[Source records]
::::::::::

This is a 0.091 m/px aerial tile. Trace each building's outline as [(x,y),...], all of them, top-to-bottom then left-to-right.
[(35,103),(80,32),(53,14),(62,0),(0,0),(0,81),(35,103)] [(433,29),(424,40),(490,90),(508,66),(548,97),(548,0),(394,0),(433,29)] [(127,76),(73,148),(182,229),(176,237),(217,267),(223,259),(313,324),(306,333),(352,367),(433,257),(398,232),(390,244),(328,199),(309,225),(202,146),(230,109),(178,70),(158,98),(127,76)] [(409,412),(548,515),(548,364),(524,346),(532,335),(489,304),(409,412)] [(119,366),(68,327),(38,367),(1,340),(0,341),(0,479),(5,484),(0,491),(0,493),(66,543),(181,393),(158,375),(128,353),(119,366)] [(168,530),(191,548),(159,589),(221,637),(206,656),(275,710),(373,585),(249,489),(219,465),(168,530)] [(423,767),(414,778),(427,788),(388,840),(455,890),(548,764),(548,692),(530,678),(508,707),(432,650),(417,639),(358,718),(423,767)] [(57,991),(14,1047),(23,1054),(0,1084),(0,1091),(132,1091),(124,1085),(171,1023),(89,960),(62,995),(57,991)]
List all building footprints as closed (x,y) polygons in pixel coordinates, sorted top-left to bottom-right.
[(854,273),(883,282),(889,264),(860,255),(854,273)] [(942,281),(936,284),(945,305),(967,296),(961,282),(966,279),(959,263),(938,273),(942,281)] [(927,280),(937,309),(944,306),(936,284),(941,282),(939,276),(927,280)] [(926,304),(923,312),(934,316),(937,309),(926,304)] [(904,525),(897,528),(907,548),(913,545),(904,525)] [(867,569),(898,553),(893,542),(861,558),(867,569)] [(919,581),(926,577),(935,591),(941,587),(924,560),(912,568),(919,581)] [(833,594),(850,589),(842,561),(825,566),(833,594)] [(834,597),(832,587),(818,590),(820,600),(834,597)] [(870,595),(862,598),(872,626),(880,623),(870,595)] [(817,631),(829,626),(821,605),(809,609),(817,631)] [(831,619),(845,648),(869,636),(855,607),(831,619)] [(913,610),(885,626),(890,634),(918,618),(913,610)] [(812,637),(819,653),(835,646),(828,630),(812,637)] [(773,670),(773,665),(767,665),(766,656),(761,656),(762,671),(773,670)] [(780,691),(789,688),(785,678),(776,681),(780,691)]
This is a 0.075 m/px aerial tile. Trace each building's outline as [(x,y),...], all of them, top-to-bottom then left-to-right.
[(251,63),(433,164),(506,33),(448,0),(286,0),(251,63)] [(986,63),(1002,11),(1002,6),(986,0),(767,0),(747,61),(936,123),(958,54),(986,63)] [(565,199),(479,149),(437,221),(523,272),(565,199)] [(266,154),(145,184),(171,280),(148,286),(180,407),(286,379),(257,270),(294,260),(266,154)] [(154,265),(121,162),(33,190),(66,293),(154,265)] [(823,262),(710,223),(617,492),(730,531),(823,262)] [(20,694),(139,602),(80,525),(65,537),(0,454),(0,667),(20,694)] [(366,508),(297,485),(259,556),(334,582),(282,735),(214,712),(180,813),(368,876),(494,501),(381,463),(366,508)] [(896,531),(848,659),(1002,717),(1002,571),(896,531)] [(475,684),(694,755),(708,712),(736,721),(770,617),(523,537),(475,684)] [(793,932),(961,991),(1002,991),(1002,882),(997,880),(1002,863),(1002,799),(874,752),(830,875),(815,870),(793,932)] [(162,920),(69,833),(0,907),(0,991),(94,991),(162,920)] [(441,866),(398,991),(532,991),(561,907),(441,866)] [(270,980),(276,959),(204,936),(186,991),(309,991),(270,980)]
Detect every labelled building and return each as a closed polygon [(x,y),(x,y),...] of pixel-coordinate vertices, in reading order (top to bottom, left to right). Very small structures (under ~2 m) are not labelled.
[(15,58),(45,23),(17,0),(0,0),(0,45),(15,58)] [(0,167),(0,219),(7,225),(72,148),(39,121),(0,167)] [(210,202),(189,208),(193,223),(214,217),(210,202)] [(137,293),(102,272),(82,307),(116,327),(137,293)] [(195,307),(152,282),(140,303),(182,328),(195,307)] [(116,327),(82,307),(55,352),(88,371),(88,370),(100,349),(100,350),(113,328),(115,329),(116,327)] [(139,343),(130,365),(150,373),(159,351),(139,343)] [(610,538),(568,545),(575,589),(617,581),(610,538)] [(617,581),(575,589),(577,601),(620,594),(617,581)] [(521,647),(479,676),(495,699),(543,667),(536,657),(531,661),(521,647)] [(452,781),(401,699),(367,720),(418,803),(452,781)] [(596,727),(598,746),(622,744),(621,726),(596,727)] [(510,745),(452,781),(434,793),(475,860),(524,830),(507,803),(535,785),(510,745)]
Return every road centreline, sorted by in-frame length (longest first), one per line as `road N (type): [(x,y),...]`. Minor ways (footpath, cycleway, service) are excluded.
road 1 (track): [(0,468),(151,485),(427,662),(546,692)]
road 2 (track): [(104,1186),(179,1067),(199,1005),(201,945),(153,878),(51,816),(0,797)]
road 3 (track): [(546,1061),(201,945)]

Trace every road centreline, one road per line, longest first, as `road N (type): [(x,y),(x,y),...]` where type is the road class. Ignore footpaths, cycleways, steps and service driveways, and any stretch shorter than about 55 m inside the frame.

::::::::::

Brief:
Please reproduce the records exactly, without leaving any out.

Solution:
This is a 0.091 m/px aerial tile. Trace each building's outline as [(x,y),...], all of them, top-to-bottom then left-to-right.
[(35,103),(80,32),(53,14),(62,0),(0,0),(0,81),(35,103)] [(433,29),(424,40),(490,90),(508,66),(548,97),(548,0),(394,0),(433,29)] [(127,76),(73,148),(182,229),(176,237),(217,267),(223,259),(313,324),(306,333),(352,367),(433,257),(398,232),(390,244),(328,199),(309,225),(202,146),(230,109),(178,70),(158,98),(127,76)] [(409,412),(548,515),(548,364),(524,346),(532,335),(489,304),(409,412)] [(119,366),(68,327),(38,367),(1,340),(0,341),(0,479),(5,484),(0,491),(0,493),(66,543),(181,393),(158,375),(128,353),(119,366)] [(168,530),(191,548),(159,589),(221,637),(206,656),(275,710),(373,585),(249,489),(219,465),(168,530)] [(423,767),(414,778),(427,788),(388,840),(455,890),(548,764),(548,692),(530,678),(508,707),(432,650),(417,639),(358,718),(423,767)] [(57,991),(14,1047),(23,1054),(0,1084),(0,1091),(132,1091),(124,1085),(171,1023),(89,960),(62,995),(57,991)]
List all building footprints as closed (x,y) polygons in pixel coordinates, sorted top-left to bottom-right.
[(854,273),(883,282),(889,264),(860,255),(854,273)] [(942,281),(936,284),(945,305),(967,296),(961,282),(966,279),(959,263),(938,273),(942,281)] [(927,280),(937,309),(944,306),(936,284),(941,282),(939,276),(927,280)] [(926,304),(923,312),(934,316),(937,309),(926,304)] [(904,525),(897,528),(907,548),(913,545),(904,525)] [(867,569),(898,553),(893,542),(861,558),(867,569)] [(919,581),(926,577),(935,591),(941,587),(924,560),(912,568),(919,581)] [(833,594),(850,589),(842,561),(825,566),(833,594)] [(834,597),(832,587),(818,590),(820,600),(834,597)] [(870,595),(862,598),(872,626),(880,623),(870,595)] [(817,631),(829,626),(821,605),(809,609),(817,631)] [(831,619),(845,648),(869,636),(855,607),(831,619)] [(913,610),(885,626),(890,634),(918,618),(913,610)] [(812,637),(819,653),(835,646),(828,630),(812,637)] [(773,670),(773,665),(767,665),(766,656),(761,656),(762,671),(773,670)] [(780,691),(789,688),(785,678),(776,681),(780,691)]
This is a 0.075 m/px aerial tile. Trace each building's outline as [(x,y),...], all of them, top-to-bottom then left-to-right.
[(251,63),(433,164),(506,33),(448,0),(286,0),(251,63)] [(986,63),(1002,11),(1002,6),(986,0),(767,0),(747,61),(936,123),(958,54),(986,63)] [(565,199),(479,149),(437,221),(523,272),(565,199)] [(266,154),(145,184),(171,280),(148,286),(180,407),(286,379),(257,270),(294,260),(266,154)] [(154,265),(121,162),(33,190),(66,293),(154,265)] [(823,262),(710,223),(617,492),(730,531),(823,262)] [(20,694),(139,602),(80,525),(65,537),(0,454),(0,667),(20,694)] [(366,508),(297,485),(259,556),(334,582),(282,735),(214,712),(180,813),(368,876),(494,501),(381,463),(366,508)] [(896,531),(848,659),(1002,717),(1002,571),(896,531)] [(475,684),(694,755),(708,712),(736,721),(770,617),(523,537),(475,684)] [(793,932),(961,991),(1002,991),(1002,882),(997,880),(1002,863),(1002,799),(874,752),(830,875),(815,870),(793,932)] [(162,920),(69,833),(0,907),(0,991),(94,991),(162,920)] [(441,866),(398,991),(532,991),(561,907),(441,866)] [(270,980),(276,959),(204,936),(186,991),(309,991),(270,980)]
Detect every labelled building and return each as a closed polygon [(x,y),(x,y),...] of pixel-coordinate vertices, in reading order (top to bottom, left to right). Very small structures (under ~2 m) are not labelled.
[(15,58),(45,23),(17,0),(0,0),(0,45),(15,58)] [(0,167),(0,219),(7,225),(72,148),(39,121),(0,167)] [(210,202),(189,208),(193,223),(214,217),(210,202)] [(137,293),(102,272),(82,307),(116,327),(137,293)] [(195,307),(152,282),(140,303),(182,328),(195,307)] [(116,327),(82,307),(55,352),(88,371),(88,370),(100,349),(100,350),(113,328),(115,329),(116,327)] [(139,343),(130,365),(150,373),(159,351),(139,343)] [(610,538),(568,545),(575,589),(617,581),(610,538)] [(617,581),(575,589),(577,601),(620,594),(617,581)] [(521,647),(479,676),(495,699),(543,667),(536,657),(531,661),(521,647)] [(452,781),(401,699),(367,720),(418,803),(452,781)] [(596,727),(598,746),(622,744),(621,726),(596,727)] [(510,745),(452,781),(434,793),(475,860),(524,830),(507,803),(535,785),(510,745)]
Return every road centreline, sorted by in-frame length (longest first), one per line as `road N (type): [(x,y),...]`. Minor ways (footpath, cycleway, service) are excluded.
road 1 (track): [(0,468),(151,485),(427,662),(546,692)]
road 2 (track): [(104,1186),(179,1067),(199,1005),(201,945),(153,878),(51,816),(0,797)]
road 3 (track): [(546,1061),(201,945)]

Trace every road centreline, one road per line, longest first, as `road N (type): [(x,y),(x,y),...]` where type is the road class. Ignore footpaths, cycleways, steps and service driveways, and any stretch shorter than about 55 m inside the frame.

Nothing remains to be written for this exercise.